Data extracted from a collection
*** Block opens ***

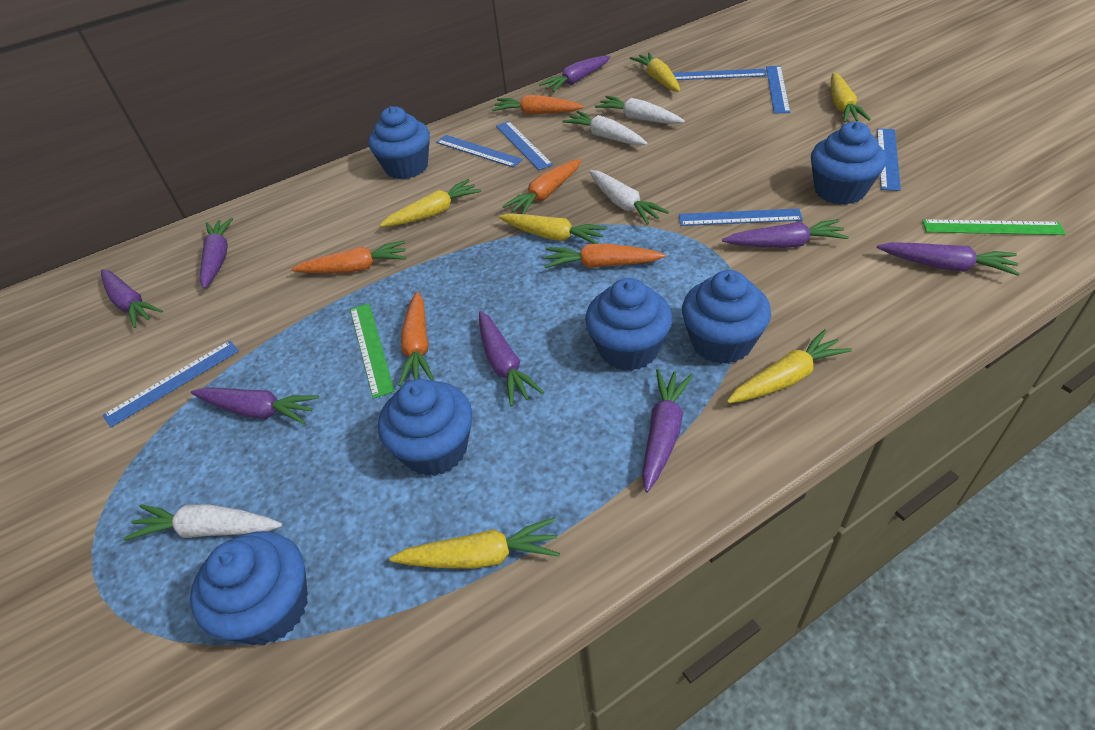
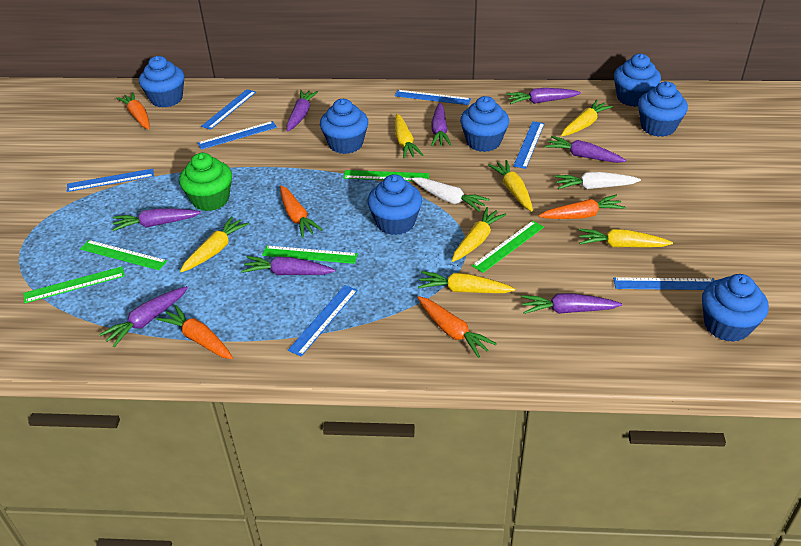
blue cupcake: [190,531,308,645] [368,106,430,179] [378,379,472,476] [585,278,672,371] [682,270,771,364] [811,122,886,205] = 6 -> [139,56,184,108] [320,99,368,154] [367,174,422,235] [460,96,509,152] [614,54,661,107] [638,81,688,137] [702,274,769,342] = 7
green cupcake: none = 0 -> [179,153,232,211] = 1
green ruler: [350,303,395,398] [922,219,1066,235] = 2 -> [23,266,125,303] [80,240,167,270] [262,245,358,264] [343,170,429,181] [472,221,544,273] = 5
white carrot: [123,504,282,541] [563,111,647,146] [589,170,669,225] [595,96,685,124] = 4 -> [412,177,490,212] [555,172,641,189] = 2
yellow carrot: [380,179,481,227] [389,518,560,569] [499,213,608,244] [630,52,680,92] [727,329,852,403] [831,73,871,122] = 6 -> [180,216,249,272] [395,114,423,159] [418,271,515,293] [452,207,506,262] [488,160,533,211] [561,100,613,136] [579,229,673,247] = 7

*** Block closes ***

Directive — Print the line containing "white carrot: [123,504,282,541]", then every line after it through the last line of the records, each exactly as written; nothing else belongs in the answer.

Final answer —
white carrot: [123,504,282,541] [563,111,647,146] [589,170,669,225] [595,96,685,124] = 4 -> [412,177,490,212] [555,172,641,189] = 2
yellow carrot: [380,179,481,227] [389,518,560,569] [499,213,608,244] [630,52,680,92] [727,329,852,403] [831,73,871,122] = 6 -> [180,216,249,272] [395,114,423,159] [418,271,515,293] [452,207,506,262] [488,160,533,211] [561,100,613,136] [579,229,673,247] = 7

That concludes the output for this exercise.